- [Exercise inputs]:

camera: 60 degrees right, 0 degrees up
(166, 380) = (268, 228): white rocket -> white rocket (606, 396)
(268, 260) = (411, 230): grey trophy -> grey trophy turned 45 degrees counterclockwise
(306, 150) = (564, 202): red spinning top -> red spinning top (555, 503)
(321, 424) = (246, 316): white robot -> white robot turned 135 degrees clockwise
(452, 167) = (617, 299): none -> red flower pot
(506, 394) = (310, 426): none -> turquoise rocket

* * *

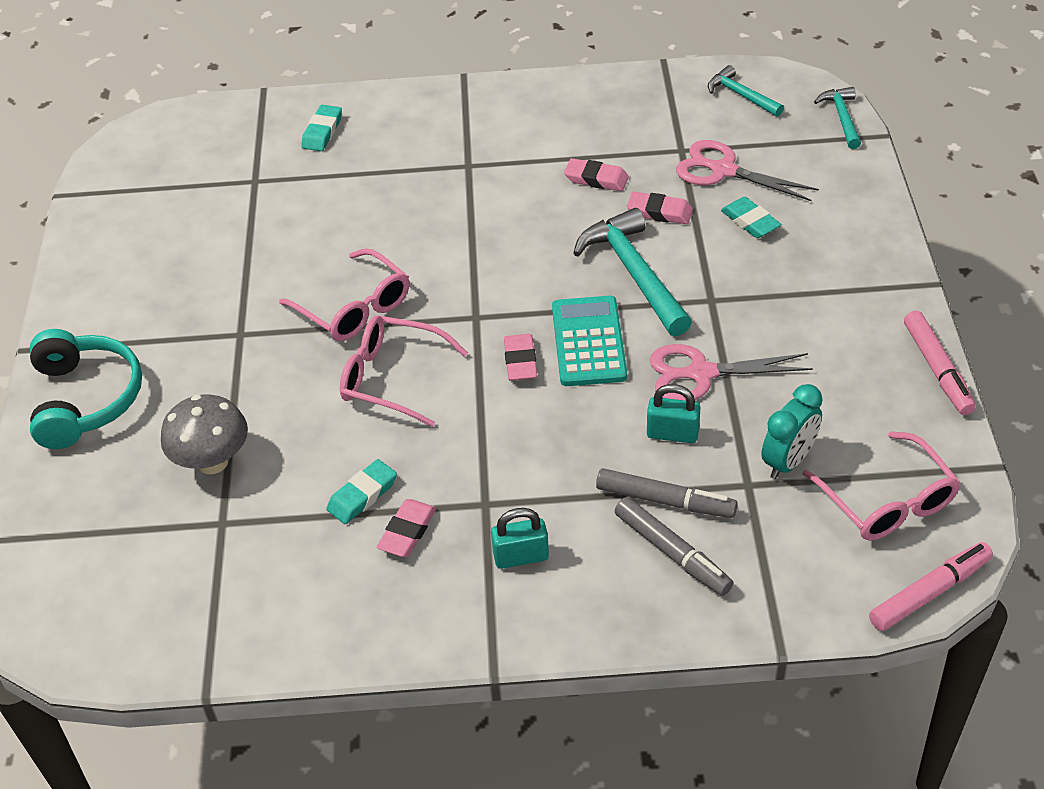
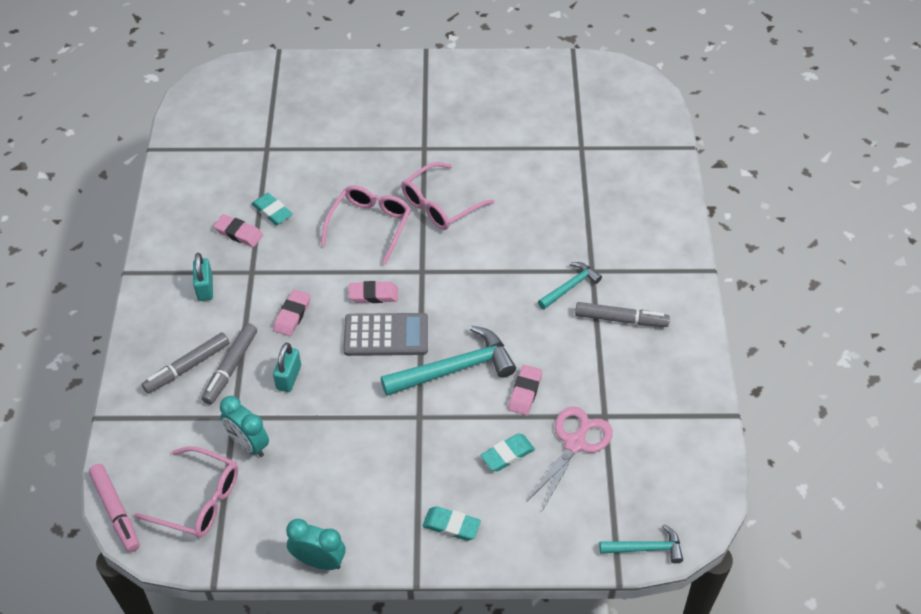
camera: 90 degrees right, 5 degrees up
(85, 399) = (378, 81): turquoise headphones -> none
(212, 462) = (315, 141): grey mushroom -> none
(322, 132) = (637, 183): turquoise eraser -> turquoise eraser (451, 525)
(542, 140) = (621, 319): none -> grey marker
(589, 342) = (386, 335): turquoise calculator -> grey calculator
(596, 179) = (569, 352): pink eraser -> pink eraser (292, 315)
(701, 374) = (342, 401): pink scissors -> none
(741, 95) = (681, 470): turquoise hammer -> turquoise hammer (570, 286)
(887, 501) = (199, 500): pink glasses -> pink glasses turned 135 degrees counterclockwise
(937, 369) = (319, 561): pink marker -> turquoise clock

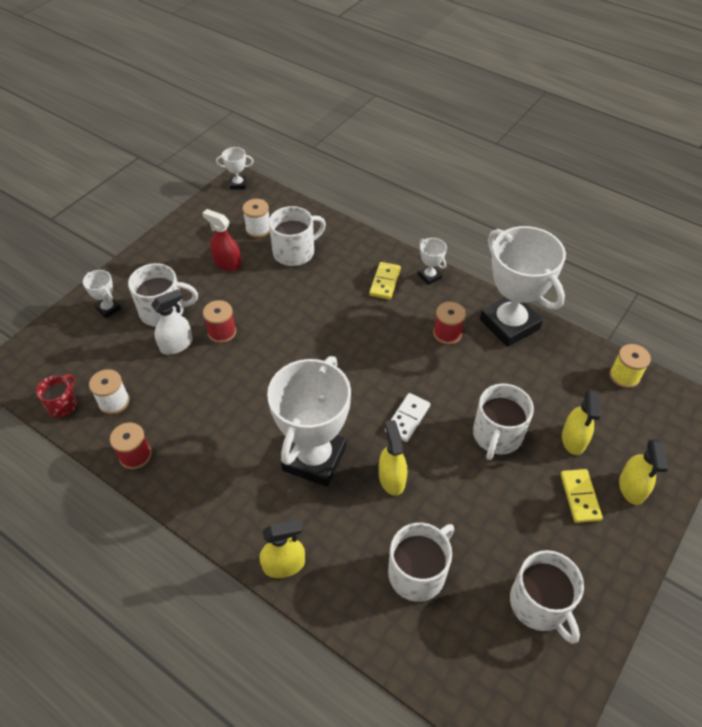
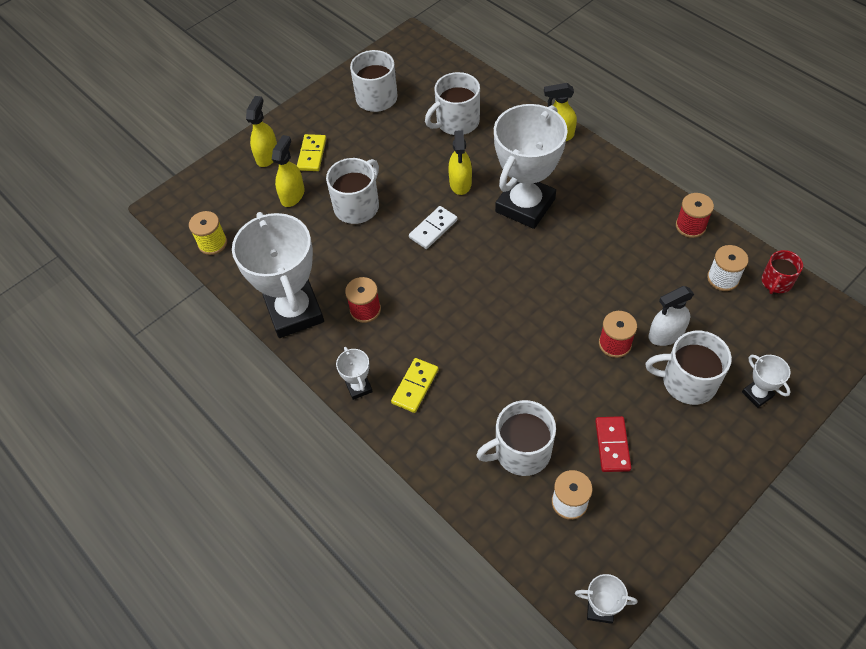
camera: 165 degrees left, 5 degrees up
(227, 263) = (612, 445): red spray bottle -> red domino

- [Brief]: Of the entries listed above, reproduce only the lines starting at the line containing "camera: 60 degrees right, 0 degrees up" and ending at the line containing "(506, 394) = (310, 426): none". Include both, exactly as they stand.

- [Solution to the problem]:
camera: 60 degrees right, 0 degrees up
(166, 380) = (268, 228): white rocket -> white rocket (606, 396)
(268, 260) = (411, 230): grey trophy -> grey trophy turned 45 degrees counterclockwise
(306, 150) = (564, 202): red spinning top -> red spinning top (555, 503)
(321, 424) = (246, 316): white robot -> white robot turned 135 degrees clockwise
(452, 167) = (617, 299): none -> red flower pot
(506, 394) = (310, 426): none -> turquoise rocket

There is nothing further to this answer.